Return only the lines below starting at the line containing "none -> purple plate B9:C9 level 1" and ending at the line containing "purple round brick", both included, exactly as they are and with no pictures.

════════

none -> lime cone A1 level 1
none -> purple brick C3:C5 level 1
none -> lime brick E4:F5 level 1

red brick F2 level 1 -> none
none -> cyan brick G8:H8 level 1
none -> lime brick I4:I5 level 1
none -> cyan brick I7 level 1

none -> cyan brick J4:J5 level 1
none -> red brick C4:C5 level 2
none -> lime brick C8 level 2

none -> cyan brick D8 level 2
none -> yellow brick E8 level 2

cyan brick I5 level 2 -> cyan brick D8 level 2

════════

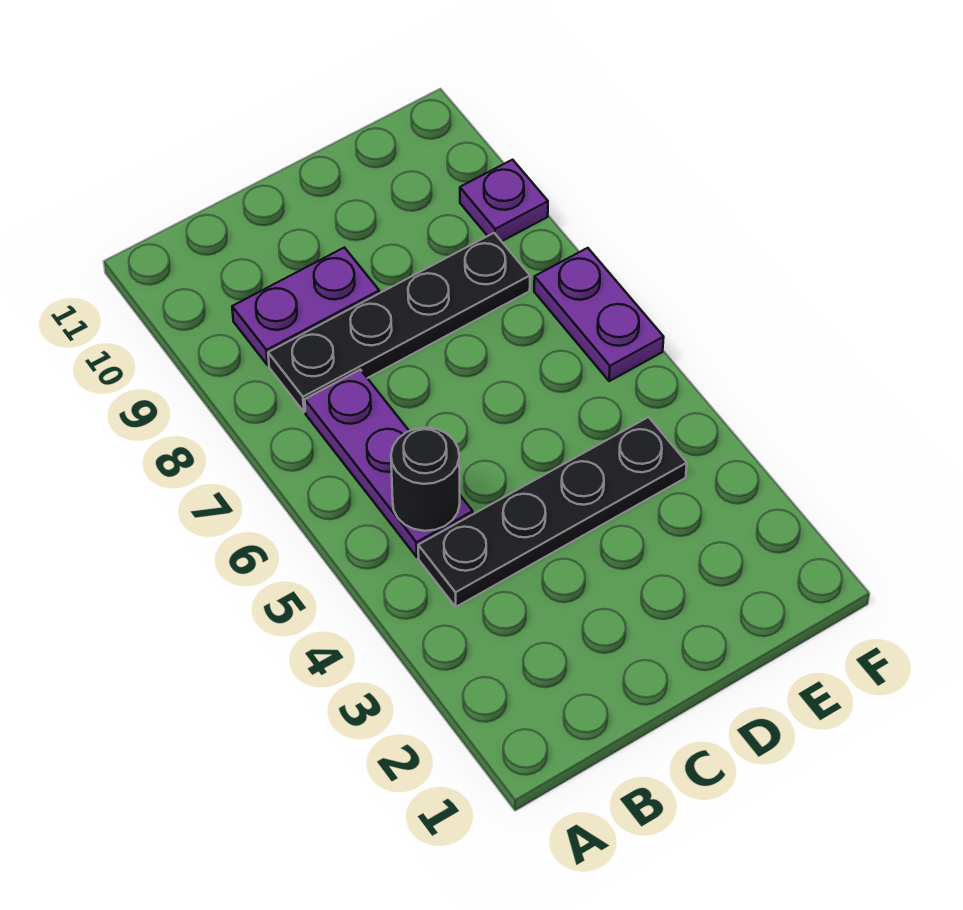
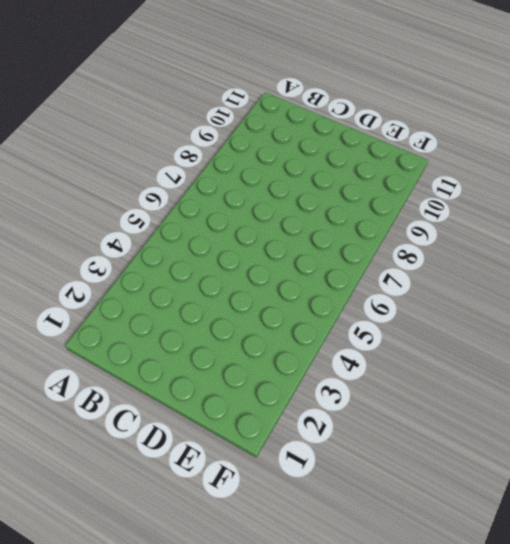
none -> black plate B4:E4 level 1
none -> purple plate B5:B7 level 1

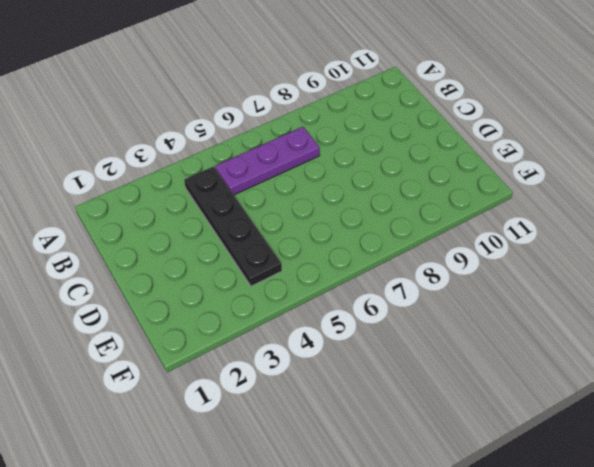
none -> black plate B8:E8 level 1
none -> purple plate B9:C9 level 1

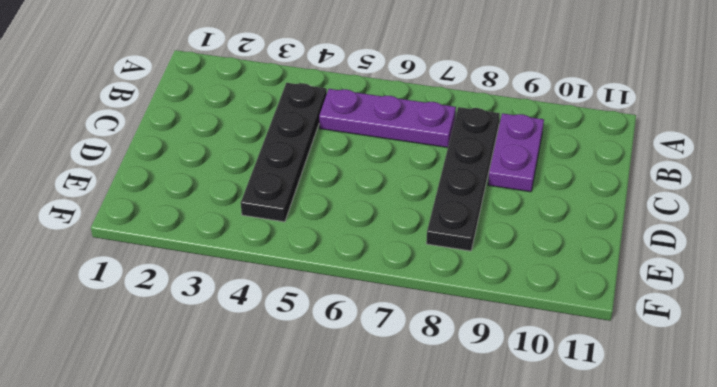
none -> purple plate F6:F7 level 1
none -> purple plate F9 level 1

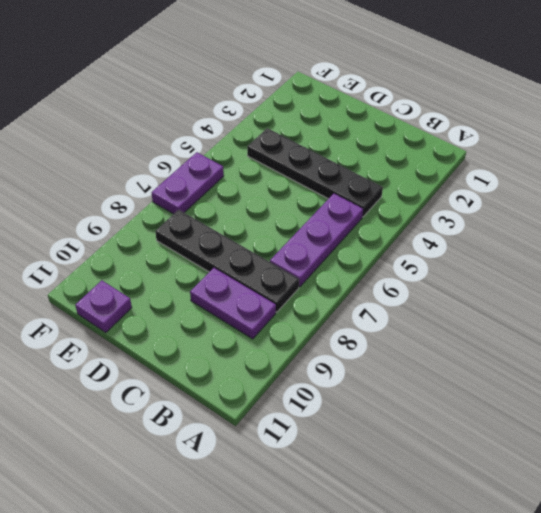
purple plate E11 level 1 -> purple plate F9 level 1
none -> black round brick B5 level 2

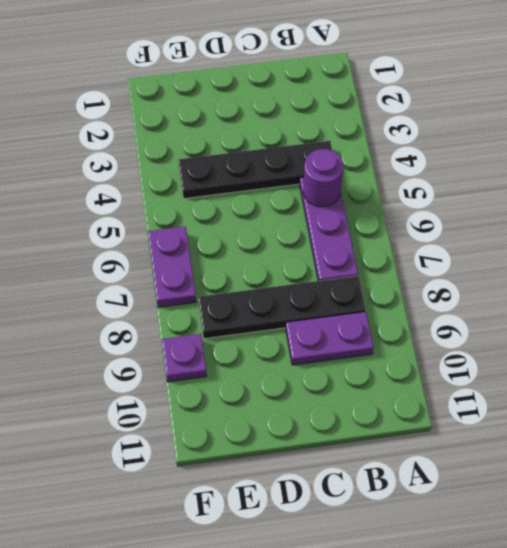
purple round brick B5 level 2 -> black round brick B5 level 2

════════

OUTPUT FOR THIS TASK:
none -> purple plate B9:C9 level 1

none -> purple plate F6:F7 level 1
none -> purple plate F9 level 1

purple plate E11 level 1 -> purple plate F9 level 1
none -> black round brick B5 level 2

purple round brick B5 level 2 -> black round brick B5 level 2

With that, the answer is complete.